TASK ITEM: State the number of lines in these records holding "image". Say nothing more.

(Object correspondence data)
______________________________
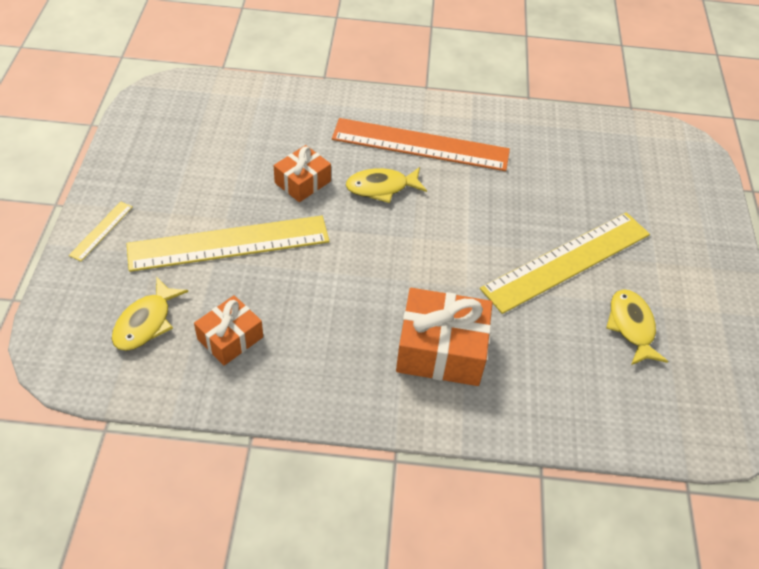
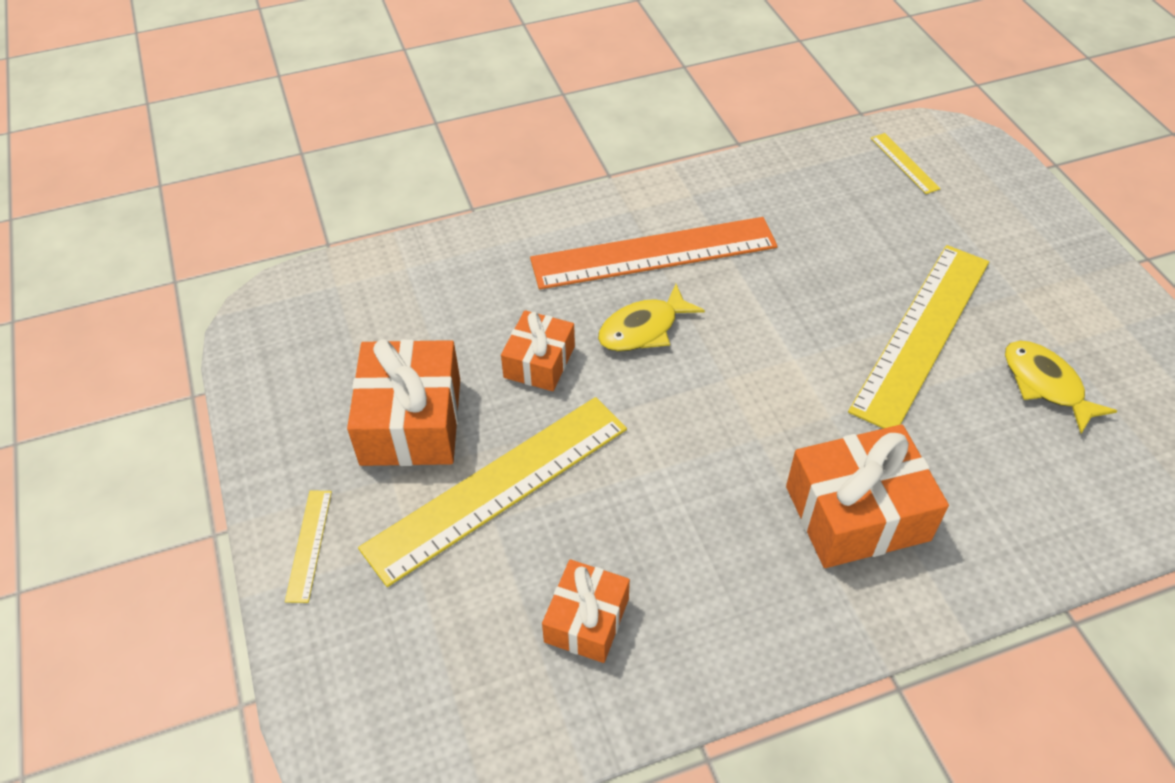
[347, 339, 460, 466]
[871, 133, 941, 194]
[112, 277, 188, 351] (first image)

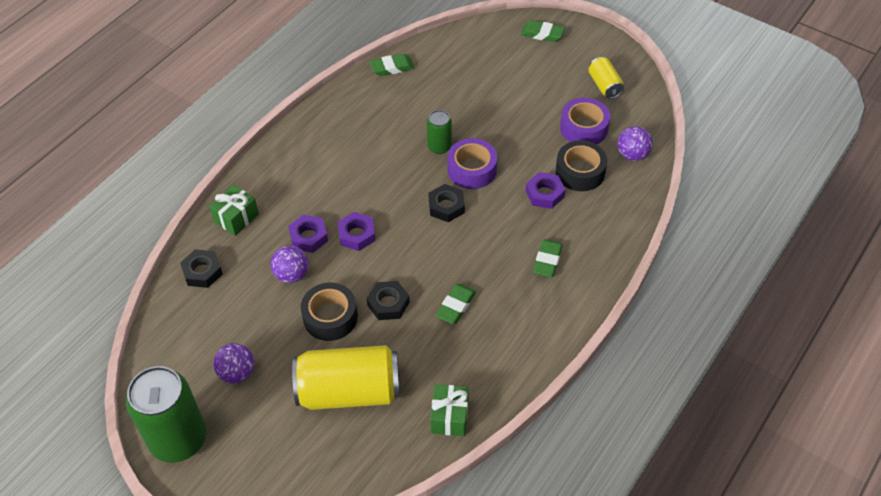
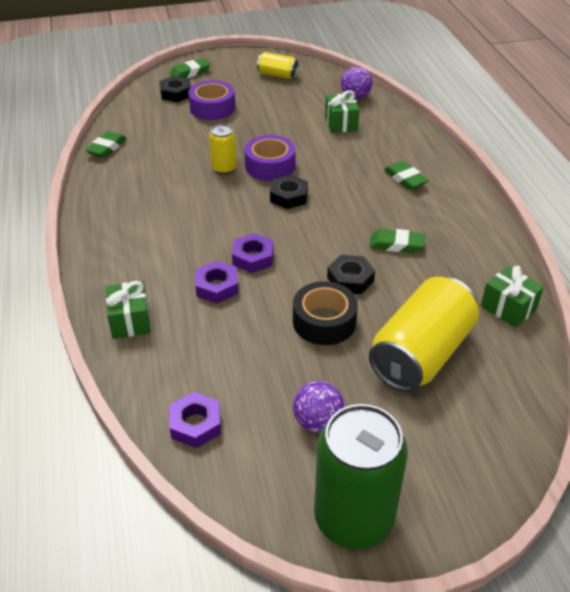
[159, 76, 191, 102]
[169, 392, 221, 448]
[188, 80, 235, 120]
[209, 124, 237, 174]
[325, 90, 360, 133]
[370, 229, 425, 253]
[271, 246, 308, 283] (first image)

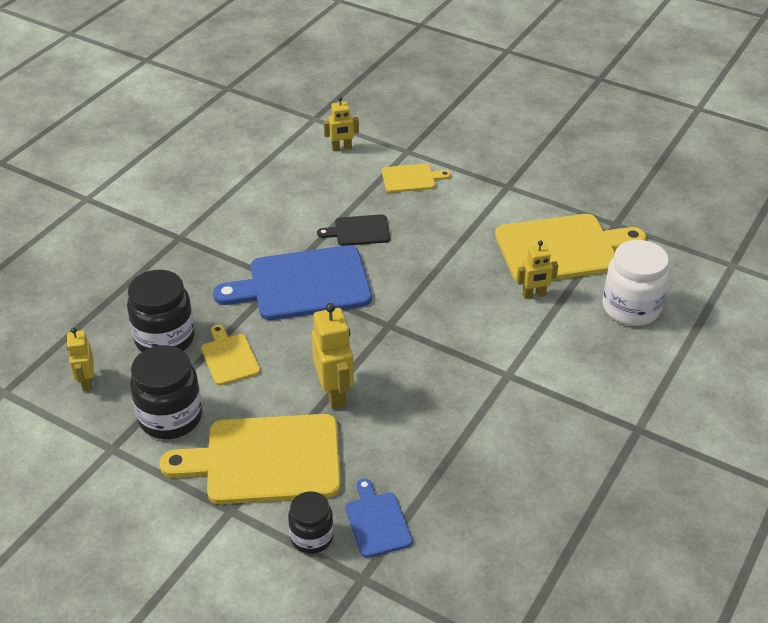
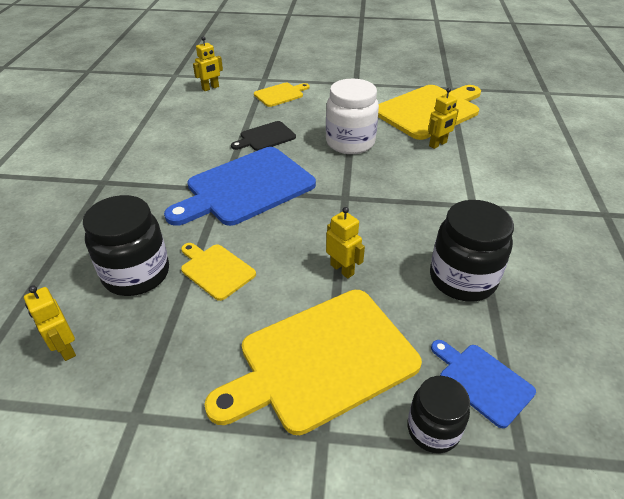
[326, 79, 379, 154]
[326, 207, 365, 279]
[430, 200, 514, 302]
______________________________
YOUR RESPONSE: 2